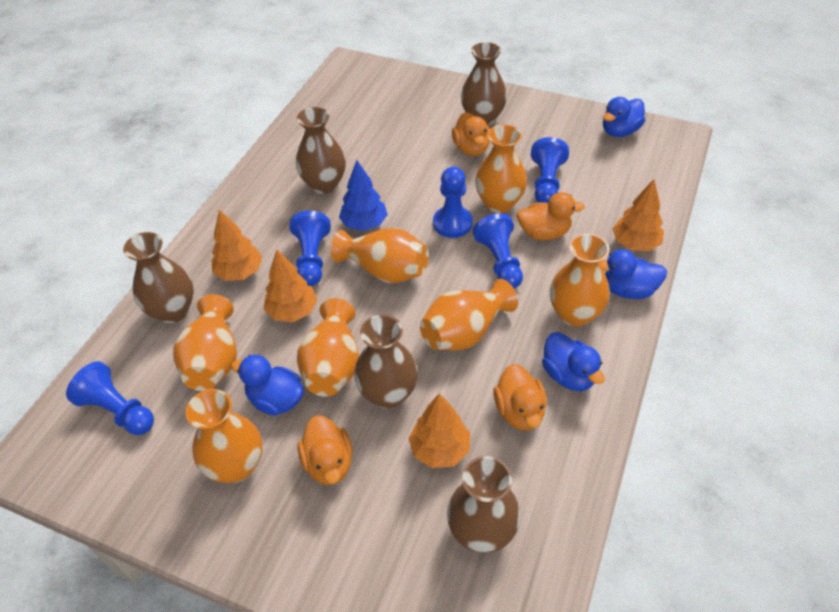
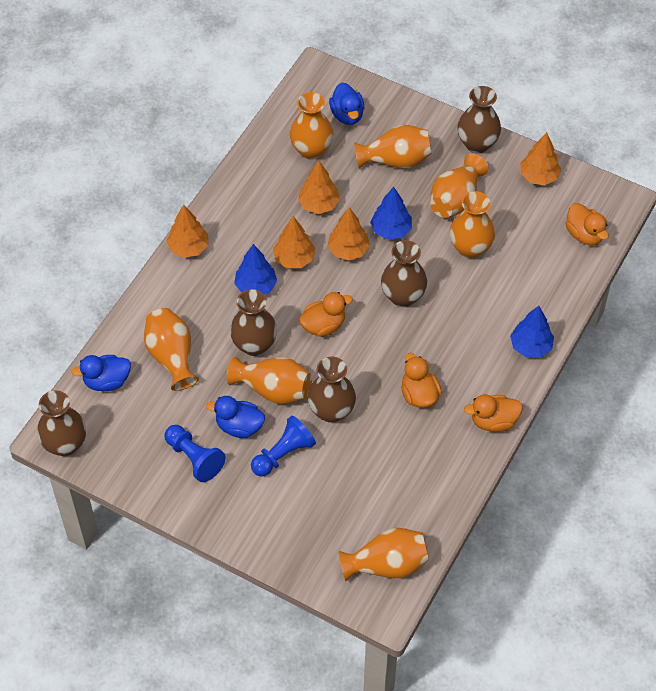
blue duck: [231,355,304,416] [542,332,605,391] [600,249,667,299] [603,97,645,137] = 4 -> [71,355,131,391] [206,396,265,438] [329,83,364,125] = 3
blue pawn: [66,361,154,435] [289,211,331,286] [433,167,473,238] [472,213,523,289] [531,137,569,203] = 5 -> [164,425,226,482] [251,415,316,476] = 2
blue tree: [339,160,388,231] = 1 -> [234,244,277,294] [370,187,412,240] [510,306,554,358] = 3
orange tree: [211,209,262,281] [264,249,317,322] [409,393,470,468] [612,179,664,251] = 4 -> [167,205,208,258] [273,216,316,268] [298,161,340,214] [328,207,370,261] [520,132,561,185] = 5

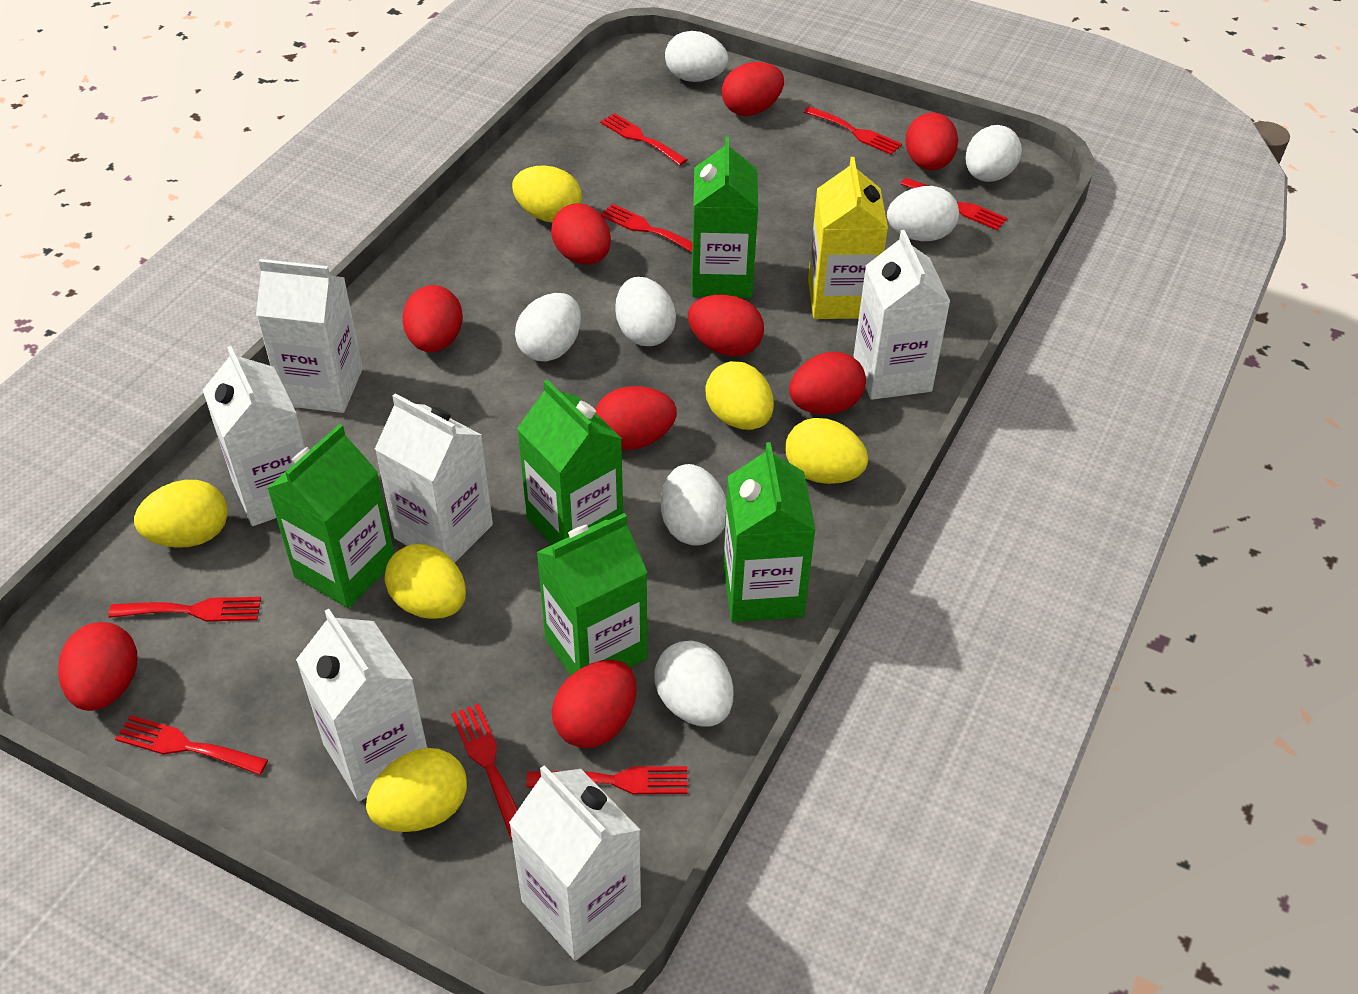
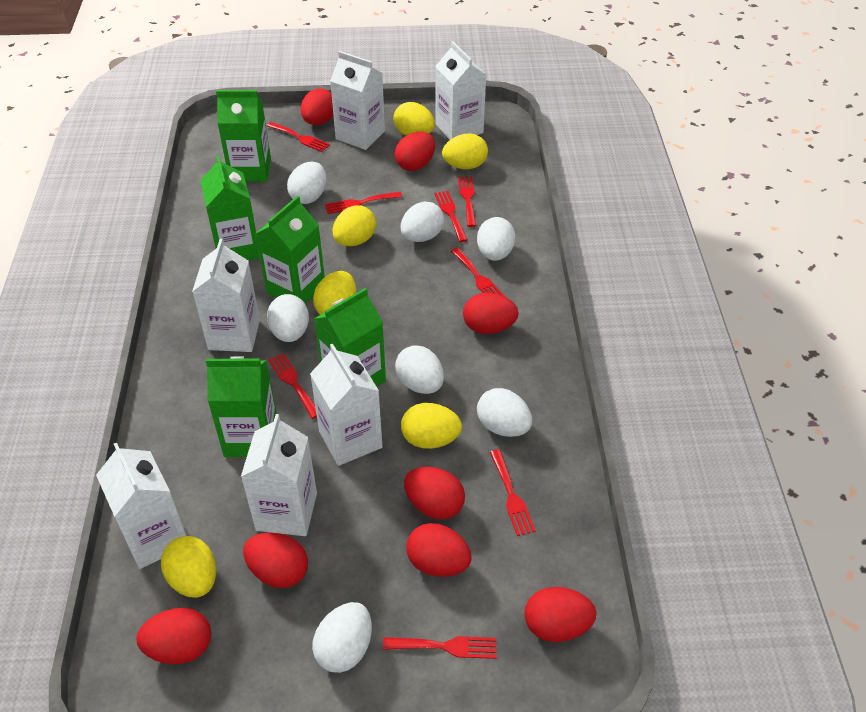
red egg: [58,622,137,711] [402,285,463,352] [551,204,611,265] [552,660,637,748] [595,386,677,450] [688,295,764,357] [722,62,784,116] [789,352,866,414] [905,113,958,170] = 9 -> [136,608,211,664] [243,533,308,588] [301,88,333,125] [395,132,435,171] [404,467,465,519] [406,523,472,577] [463,293,519,334] [524,587,596,642] = 8
yellow carton: [808,157,888,319] = 1 -> none = 0

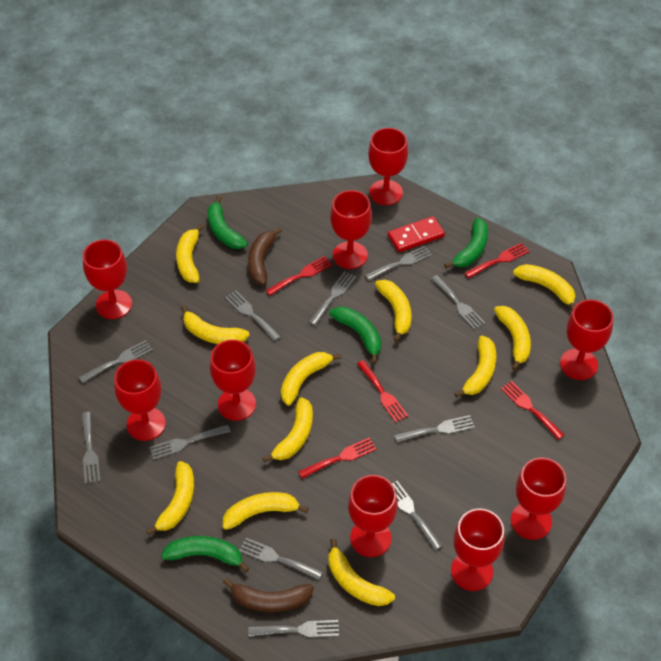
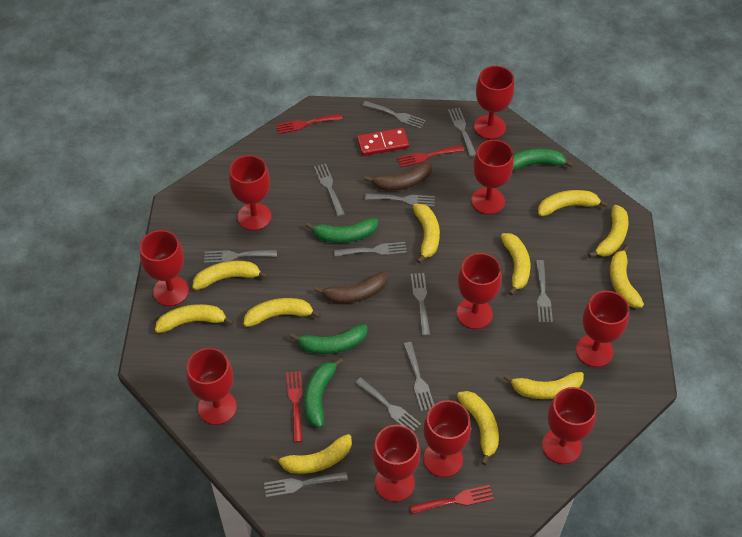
red fork: [266,256,332,296] [298,437,377,479] [357,360,408,423] [465,243,530,278] [501,381,564,440] = 5 -> [276,114,343,134] [286,371,303,443] [397,145,464,167] [410,485,494,514] = 4
red goblet: [83,239,132,319] [114,359,166,441] [210,340,256,421] [330,190,372,269] [348,475,398,557] [368,128,408,205] [451,509,505,591] [511,458,566,540] [560,299,613,380] = 9 -> [140,230,189,306] [186,348,237,425] [229,155,272,231] [372,425,420,502] [423,400,471,477] [457,253,502,329] [471,140,514,215] [474,66,514,139] [542,387,597,464] [576,291,629,367] = 10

◆ **HOW TO COMPLETE THIS TASK**: Print every record exactly without the images.

◆ **EXERCISE SOLUTION**:
blue duck: [231,355,304,416] [542,332,605,391] [600,249,667,299] [603,97,645,137] = 4 -> [71,355,131,391] [206,396,265,438] [329,83,364,125] = 3
blue pawn: [66,361,154,435] [289,211,331,286] [433,167,473,238] [472,213,523,289] [531,137,569,203] = 5 -> [164,425,226,482] [251,415,316,476] = 2
blue tree: [339,160,388,231] = 1 -> [234,244,277,294] [370,187,412,240] [510,306,554,358] = 3
orange tree: [211,209,262,281] [264,249,317,322] [409,393,470,468] [612,179,664,251] = 4 -> [167,205,208,258] [273,216,316,268] [298,161,340,214] [328,207,370,261] [520,132,561,185] = 5

red egg: [58,622,137,711] [402,285,463,352] [551,204,611,265] [552,660,637,748] [595,386,677,450] [688,295,764,357] [722,62,784,116] [789,352,866,414] [905,113,958,170] = 9 -> [136,608,211,664] [243,533,308,588] [301,88,333,125] [395,132,435,171] [404,467,465,519] [406,523,472,577] [463,293,519,334] [524,587,596,642] = 8
yellow carton: [808,157,888,319] = 1 -> none = 0

red fork: [266,256,332,296] [298,437,377,479] [357,360,408,423] [465,243,530,278] [501,381,564,440] = 5 -> [276,114,343,134] [286,371,303,443] [397,145,464,167] [410,485,494,514] = 4
red goblet: [83,239,132,319] [114,359,166,441] [210,340,256,421] [330,190,372,269] [348,475,398,557] [368,128,408,205] [451,509,505,591] [511,458,566,540] [560,299,613,380] = 9 -> [140,230,189,306] [186,348,237,425] [229,155,272,231] [372,425,420,502] [423,400,471,477] [457,253,502,329] [471,140,514,215] [474,66,514,139] [542,387,597,464] [576,291,629,367] = 10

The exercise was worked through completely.